WHAT YOU WILL DO → Work out the count of lines in the listing below that include "grey". Give that count alone.
═════ SUPPLIED MATERIAL ═════
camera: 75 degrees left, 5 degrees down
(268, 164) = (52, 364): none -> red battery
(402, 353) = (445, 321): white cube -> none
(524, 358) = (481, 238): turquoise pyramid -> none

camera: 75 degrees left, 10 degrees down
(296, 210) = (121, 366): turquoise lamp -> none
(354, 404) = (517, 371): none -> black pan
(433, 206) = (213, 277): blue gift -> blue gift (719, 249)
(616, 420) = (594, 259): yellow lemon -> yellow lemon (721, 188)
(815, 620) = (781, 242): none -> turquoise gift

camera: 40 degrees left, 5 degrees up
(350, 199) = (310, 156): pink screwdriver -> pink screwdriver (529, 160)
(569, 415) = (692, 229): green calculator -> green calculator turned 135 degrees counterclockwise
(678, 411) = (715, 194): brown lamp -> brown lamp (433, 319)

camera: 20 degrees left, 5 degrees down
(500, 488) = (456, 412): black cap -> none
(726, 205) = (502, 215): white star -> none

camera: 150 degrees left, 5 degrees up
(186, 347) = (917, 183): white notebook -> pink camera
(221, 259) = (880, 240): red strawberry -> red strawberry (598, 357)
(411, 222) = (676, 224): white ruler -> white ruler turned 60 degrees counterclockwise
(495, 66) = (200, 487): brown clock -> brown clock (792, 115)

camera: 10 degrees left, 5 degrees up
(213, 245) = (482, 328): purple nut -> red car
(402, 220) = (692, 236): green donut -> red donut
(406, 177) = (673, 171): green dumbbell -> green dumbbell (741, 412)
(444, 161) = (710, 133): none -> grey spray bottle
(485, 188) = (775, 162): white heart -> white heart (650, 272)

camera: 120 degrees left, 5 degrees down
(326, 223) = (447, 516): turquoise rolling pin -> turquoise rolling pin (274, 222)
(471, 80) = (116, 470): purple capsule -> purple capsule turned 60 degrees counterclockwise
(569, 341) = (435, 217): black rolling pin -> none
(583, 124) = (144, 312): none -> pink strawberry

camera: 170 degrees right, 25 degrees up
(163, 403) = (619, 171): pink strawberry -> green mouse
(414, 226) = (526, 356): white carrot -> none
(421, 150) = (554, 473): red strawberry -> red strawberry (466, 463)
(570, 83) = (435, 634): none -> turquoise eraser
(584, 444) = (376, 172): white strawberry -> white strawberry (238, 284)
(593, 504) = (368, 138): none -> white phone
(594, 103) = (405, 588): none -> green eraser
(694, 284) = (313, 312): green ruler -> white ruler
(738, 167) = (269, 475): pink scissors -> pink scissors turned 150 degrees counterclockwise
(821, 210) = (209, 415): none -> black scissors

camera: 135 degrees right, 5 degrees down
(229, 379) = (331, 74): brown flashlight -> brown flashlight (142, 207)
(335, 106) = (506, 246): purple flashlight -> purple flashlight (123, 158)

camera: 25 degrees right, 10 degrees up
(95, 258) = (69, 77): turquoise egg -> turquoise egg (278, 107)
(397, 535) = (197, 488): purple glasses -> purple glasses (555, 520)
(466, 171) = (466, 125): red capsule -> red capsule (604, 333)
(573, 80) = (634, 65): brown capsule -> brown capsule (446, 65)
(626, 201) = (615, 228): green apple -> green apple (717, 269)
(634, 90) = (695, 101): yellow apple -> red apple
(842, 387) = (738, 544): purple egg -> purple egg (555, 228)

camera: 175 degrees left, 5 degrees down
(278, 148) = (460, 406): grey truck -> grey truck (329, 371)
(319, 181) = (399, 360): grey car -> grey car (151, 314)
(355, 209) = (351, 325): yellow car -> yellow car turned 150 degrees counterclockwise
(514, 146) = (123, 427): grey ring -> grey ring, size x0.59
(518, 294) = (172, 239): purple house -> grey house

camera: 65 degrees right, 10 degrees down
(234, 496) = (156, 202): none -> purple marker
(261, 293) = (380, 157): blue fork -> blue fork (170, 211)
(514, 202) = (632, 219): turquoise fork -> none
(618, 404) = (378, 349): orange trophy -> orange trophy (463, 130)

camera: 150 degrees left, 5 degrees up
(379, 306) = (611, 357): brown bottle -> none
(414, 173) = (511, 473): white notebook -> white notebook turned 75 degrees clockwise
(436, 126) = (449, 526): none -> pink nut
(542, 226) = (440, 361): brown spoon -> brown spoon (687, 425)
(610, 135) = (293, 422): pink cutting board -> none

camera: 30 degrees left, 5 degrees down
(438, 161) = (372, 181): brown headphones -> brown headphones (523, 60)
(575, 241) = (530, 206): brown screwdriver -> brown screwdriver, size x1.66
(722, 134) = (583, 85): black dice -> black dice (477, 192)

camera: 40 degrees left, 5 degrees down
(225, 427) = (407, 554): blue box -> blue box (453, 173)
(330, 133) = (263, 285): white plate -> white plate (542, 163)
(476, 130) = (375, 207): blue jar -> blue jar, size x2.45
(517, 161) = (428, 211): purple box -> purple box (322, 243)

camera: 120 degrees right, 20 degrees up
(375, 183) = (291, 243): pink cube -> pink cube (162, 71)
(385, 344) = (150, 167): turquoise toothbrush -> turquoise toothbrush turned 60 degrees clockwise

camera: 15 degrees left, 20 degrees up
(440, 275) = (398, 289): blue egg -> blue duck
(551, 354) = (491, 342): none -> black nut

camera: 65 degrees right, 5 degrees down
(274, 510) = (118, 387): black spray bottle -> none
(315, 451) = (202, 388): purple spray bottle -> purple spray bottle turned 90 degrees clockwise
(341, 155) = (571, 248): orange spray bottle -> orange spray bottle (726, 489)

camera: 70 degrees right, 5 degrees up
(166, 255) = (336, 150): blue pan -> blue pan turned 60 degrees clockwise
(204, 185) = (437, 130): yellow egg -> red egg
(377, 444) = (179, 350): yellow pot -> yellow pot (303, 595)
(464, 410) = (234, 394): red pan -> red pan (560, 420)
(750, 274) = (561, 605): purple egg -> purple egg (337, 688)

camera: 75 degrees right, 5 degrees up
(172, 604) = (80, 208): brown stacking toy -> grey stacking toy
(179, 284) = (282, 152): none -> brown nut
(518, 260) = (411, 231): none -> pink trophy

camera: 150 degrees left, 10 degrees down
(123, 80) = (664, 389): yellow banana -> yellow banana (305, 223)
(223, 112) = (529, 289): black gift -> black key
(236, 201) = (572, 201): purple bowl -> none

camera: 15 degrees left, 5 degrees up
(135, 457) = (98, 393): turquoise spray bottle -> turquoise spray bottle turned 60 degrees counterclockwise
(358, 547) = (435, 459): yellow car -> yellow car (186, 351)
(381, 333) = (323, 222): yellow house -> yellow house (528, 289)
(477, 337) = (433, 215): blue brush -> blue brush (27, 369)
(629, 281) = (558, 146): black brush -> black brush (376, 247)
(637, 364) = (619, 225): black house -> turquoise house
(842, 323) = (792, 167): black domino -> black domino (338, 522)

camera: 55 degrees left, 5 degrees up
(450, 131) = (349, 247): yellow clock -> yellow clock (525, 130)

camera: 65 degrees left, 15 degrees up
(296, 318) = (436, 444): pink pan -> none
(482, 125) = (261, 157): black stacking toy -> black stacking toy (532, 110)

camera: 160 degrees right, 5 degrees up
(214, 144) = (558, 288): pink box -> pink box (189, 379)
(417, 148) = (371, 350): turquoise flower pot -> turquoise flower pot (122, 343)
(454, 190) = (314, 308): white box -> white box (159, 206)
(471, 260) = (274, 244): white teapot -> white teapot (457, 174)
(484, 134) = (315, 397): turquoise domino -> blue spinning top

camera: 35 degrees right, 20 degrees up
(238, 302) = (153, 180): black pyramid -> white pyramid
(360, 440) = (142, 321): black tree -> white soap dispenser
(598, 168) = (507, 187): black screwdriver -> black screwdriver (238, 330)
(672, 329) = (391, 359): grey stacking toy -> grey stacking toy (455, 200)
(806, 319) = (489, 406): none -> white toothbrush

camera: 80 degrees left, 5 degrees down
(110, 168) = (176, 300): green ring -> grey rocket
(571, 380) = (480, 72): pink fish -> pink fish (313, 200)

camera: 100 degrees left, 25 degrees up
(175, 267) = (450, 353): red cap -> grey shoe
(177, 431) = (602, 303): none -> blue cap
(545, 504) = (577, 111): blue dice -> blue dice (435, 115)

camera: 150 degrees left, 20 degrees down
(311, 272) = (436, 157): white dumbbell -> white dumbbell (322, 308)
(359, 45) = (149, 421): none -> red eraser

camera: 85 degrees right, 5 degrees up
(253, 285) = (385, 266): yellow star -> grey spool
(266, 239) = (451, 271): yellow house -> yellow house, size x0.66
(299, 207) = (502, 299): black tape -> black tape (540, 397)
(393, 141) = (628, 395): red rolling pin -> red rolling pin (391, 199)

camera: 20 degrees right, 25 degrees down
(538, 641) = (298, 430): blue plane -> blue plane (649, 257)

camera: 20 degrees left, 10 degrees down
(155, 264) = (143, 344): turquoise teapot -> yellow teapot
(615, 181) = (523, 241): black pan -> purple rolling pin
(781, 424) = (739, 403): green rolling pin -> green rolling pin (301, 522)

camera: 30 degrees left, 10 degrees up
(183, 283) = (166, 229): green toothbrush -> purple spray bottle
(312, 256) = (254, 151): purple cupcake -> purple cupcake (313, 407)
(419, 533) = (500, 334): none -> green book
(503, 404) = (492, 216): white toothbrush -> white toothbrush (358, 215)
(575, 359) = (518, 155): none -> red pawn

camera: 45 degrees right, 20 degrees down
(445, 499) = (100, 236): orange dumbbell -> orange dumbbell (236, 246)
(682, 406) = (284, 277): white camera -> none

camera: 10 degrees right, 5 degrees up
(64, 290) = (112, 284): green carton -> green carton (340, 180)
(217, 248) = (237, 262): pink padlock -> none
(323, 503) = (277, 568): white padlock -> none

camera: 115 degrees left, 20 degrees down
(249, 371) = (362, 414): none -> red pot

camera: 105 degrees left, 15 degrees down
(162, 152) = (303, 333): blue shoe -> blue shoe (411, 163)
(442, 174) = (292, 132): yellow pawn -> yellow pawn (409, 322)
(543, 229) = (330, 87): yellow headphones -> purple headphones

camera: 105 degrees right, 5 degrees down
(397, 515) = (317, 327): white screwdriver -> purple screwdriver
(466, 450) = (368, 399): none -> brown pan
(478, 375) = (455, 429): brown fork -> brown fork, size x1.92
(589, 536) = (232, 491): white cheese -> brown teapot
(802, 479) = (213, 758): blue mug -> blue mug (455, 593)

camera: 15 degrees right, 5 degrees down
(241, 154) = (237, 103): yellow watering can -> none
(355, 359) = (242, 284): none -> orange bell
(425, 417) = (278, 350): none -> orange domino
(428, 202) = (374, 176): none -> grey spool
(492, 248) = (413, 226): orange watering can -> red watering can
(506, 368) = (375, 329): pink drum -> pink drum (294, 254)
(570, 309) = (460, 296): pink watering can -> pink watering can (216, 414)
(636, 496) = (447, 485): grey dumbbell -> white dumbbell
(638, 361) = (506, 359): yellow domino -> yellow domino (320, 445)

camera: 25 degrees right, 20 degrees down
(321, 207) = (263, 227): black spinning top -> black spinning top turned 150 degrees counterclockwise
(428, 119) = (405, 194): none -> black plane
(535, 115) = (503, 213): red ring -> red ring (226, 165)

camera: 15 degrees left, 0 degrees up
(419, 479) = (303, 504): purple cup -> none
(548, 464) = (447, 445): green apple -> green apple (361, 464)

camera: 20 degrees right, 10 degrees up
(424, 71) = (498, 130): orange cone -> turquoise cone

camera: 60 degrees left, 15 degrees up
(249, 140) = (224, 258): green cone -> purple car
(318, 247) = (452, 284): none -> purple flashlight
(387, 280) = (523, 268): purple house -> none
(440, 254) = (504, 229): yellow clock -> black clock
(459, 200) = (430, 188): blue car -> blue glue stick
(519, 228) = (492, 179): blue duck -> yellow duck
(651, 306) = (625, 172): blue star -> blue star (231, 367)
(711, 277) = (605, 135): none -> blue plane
═════
SOLVED EXERCISE → 12